Aim of the exercise
Please return all lines in the listing holding the word "lime".

Information shown
----------

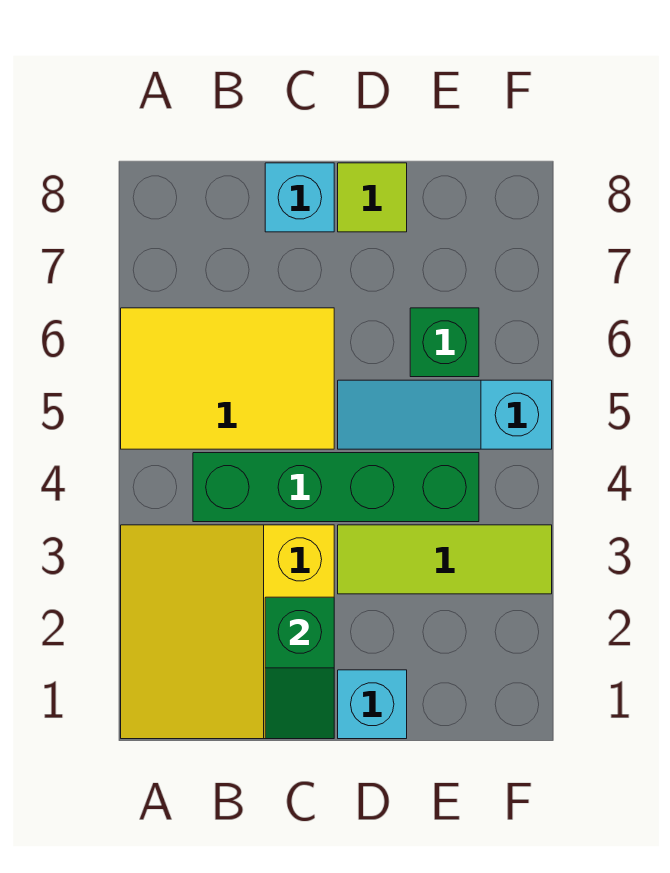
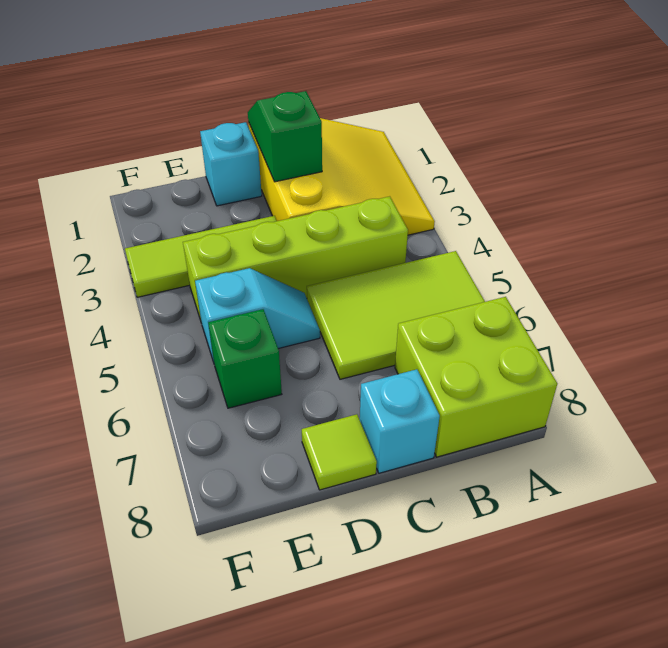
yellow tile A5:C6 level 1 -> lime tile A5:C6 level 1
none -> lime brick A7:B8 level 1
green brick B4:E4 level 1 -> lime brick B4:E4 level 1
cyan slope D5:F5 level 1 top F -> cyan slope D5:E5 level 1 top E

----------

Solution for this task
yellow tile A5:C6 level 1 -> lime tile A5:C6 level 1
none -> lime brick A7:B8 level 1
green brick B4:E4 level 1 -> lime brick B4:E4 level 1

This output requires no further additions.